__WHAT YOU NEED TO DO__:
Once the line with "(724, 148) = (174, 368): yellow" is found in the data, output it and each following line exactly, up to and including the line with "(815, 224) = (87, 252): red", and nothing before or after.

__SUPPLIED INFORMATION__:

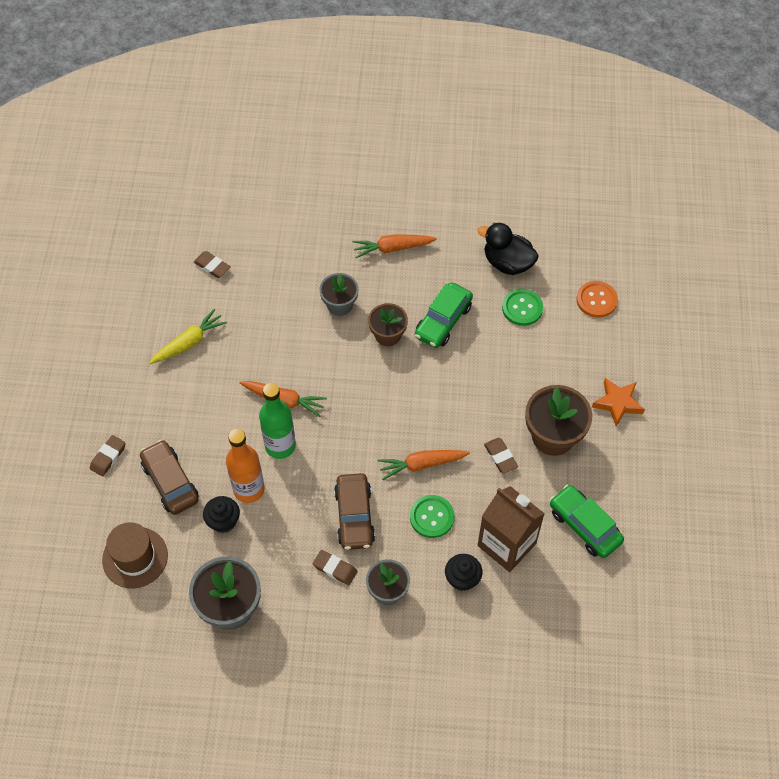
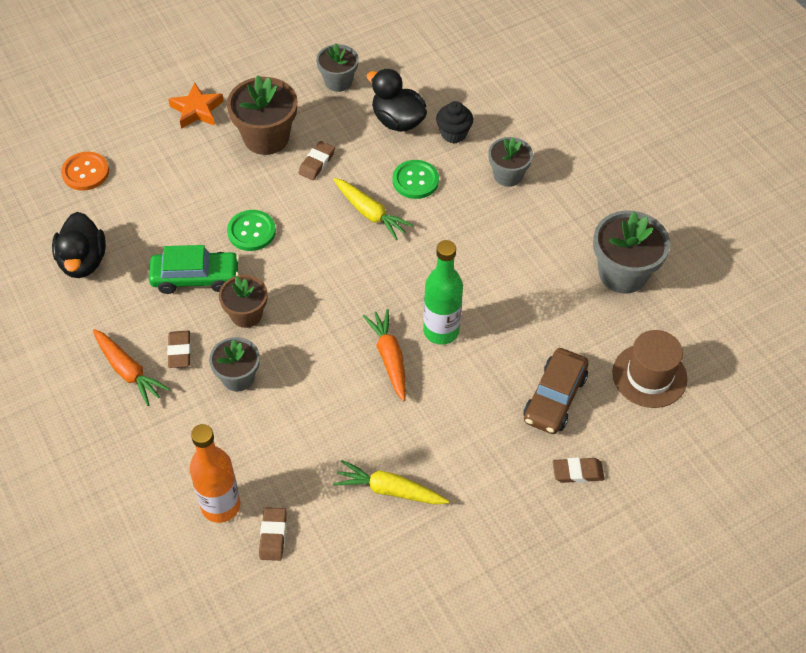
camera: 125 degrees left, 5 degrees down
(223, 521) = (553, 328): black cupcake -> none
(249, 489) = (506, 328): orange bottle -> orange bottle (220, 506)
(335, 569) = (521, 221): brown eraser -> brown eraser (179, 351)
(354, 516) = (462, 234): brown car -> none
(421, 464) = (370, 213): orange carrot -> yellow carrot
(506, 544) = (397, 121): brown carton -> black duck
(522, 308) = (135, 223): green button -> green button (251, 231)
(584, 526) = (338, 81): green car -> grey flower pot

--

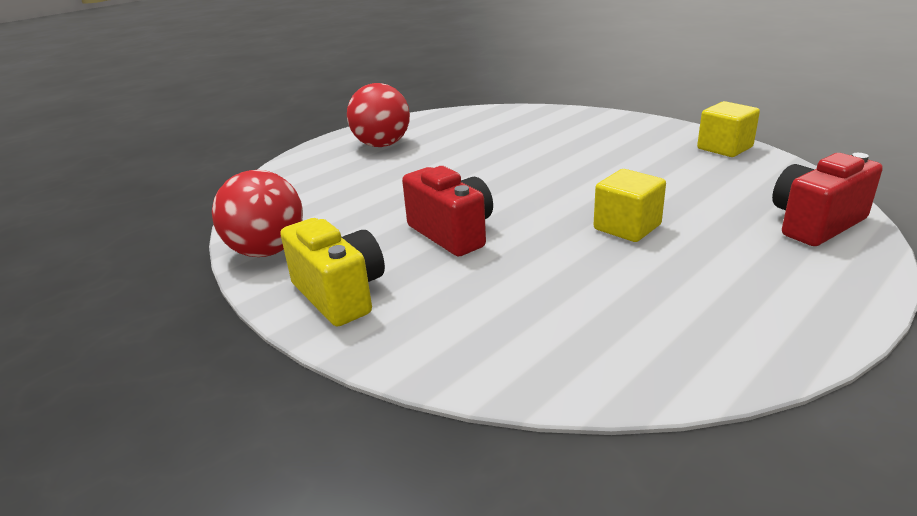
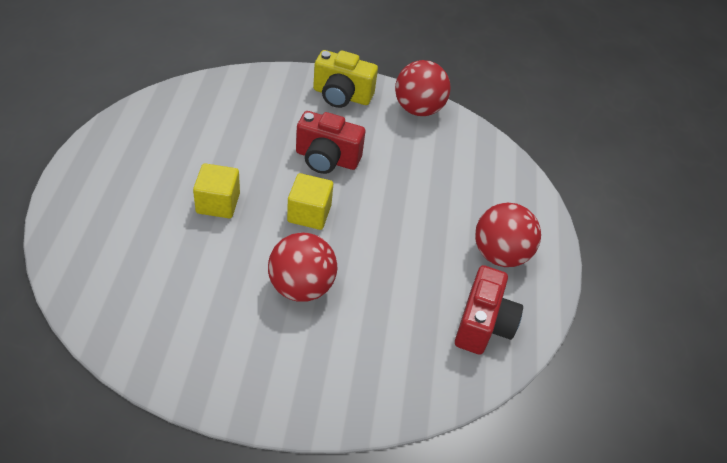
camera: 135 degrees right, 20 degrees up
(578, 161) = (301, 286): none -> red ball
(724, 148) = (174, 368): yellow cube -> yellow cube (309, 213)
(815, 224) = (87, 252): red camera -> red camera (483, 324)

--

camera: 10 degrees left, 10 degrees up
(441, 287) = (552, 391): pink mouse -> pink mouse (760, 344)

__EXPECTED OUTPUT__:
(724, 148) = (174, 368): yellow cube -> yellow cube (309, 213)
(815, 224) = (87, 252): red camera -> red camera (483, 324)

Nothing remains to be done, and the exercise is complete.